■ **Information given**
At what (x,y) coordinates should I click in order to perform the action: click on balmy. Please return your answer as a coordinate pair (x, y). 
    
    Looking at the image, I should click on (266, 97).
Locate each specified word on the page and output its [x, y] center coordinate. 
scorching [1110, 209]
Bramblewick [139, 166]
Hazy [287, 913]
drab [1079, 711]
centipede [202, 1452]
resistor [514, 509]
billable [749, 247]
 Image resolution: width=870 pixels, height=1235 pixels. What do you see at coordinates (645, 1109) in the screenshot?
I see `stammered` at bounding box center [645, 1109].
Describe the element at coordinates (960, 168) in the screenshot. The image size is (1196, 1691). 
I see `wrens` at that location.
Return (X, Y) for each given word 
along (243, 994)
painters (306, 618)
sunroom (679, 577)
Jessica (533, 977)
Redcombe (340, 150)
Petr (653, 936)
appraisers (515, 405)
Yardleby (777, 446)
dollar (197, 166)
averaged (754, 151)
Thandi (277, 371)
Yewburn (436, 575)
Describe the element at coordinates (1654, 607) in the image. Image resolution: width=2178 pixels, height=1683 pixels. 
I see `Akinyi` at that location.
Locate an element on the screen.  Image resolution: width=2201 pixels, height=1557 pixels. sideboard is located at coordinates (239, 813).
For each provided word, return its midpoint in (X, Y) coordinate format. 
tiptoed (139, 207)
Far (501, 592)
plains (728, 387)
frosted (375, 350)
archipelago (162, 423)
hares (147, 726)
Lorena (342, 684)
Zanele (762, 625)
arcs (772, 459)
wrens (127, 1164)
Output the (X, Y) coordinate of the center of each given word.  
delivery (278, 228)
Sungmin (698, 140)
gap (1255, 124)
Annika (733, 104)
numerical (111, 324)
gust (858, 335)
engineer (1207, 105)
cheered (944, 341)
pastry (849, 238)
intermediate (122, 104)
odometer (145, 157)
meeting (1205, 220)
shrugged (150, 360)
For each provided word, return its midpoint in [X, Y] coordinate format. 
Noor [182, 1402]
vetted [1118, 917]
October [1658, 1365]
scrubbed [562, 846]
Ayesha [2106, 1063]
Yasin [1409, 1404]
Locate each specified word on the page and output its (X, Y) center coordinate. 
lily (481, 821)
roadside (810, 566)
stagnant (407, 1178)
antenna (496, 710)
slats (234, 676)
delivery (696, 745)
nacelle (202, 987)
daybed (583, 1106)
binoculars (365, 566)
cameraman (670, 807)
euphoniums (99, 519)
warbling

■ **Required work**
Retype the whole listing above line for line, keeping every word, number, and bracket unchanged.

■ **Full answer**
At what (x,y) coordinates should I click in order to perform the action: click on balmy. Please return your answer as a coordinate pair (x, y). 
    
    Looking at the image, I should click on (266, 97).
Locate each specified word on the page and output its [x, y] center coordinate. 
scorching [1110, 209]
Bramblewick [139, 166]
Hazy [287, 913]
drab [1079, 711]
centipede [202, 1452]
resistor [514, 509]
billable [749, 247]
 Image resolution: width=870 pixels, height=1235 pixels. What do you see at coordinates (645, 1109) in the screenshot?
I see `stammered` at bounding box center [645, 1109].
Describe the element at coordinates (960, 168) in the screenshot. The image size is (1196, 1691). 
I see `wrens` at that location.
Return (X, Y) for each given word 
along (243, 994)
painters (306, 618)
sunroom (679, 577)
Jessica (533, 977)
Redcombe (340, 150)
Petr (653, 936)
appraisers (515, 405)
Yardleby (777, 446)
dollar (197, 166)
averaged (754, 151)
Thandi (277, 371)
Yewburn (436, 575)
Describe the element at coordinates (1654, 607) in the image. Image resolution: width=2178 pixels, height=1683 pixels. 
I see `Akinyi` at that location.
Locate an element on the screen.  Image resolution: width=2201 pixels, height=1557 pixels. sideboard is located at coordinates (239, 813).
For each provided word, return its midpoint in (X, Y) coordinate format. 
tiptoed (139, 207)
Far (501, 592)
plains (728, 387)
frosted (375, 350)
archipelago (162, 423)
hares (147, 726)
Lorena (342, 684)
Zanele (762, 625)
arcs (772, 459)
wrens (127, 1164)
Output the (X, Y) coordinate of the center of each given word.  
delivery (278, 228)
Sungmin (698, 140)
gap (1255, 124)
Annika (733, 104)
numerical (111, 324)
gust (858, 335)
engineer (1207, 105)
cheered (944, 341)
pastry (849, 238)
intermediate (122, 104)
odometer (145, 157)
meeting (1205, 220)
shrugged (150, 360)
For each provided word, return its midpoint in [X, Y] coordinate format. 
Noor [182, 1402]
vetted [1118, 917]
October [1658, 1365]
scrubbed [562, 846]
Ayesha [2106, 1063]
Yasin [1409, 1404]
Locate each specified word on the page and output its (X, Y) center coordinate. 
lily (481, 821)
roadside (810, 566)
stagnant (407, 1178)
antenna (496, 710)
slats (234, 676)
delivery (696, 745)
nacelle (202, 987)
daybed (583, 1106)
binoculars (365, 566)
cameraman (670, 807)
euphoniums (99, 519)
warbling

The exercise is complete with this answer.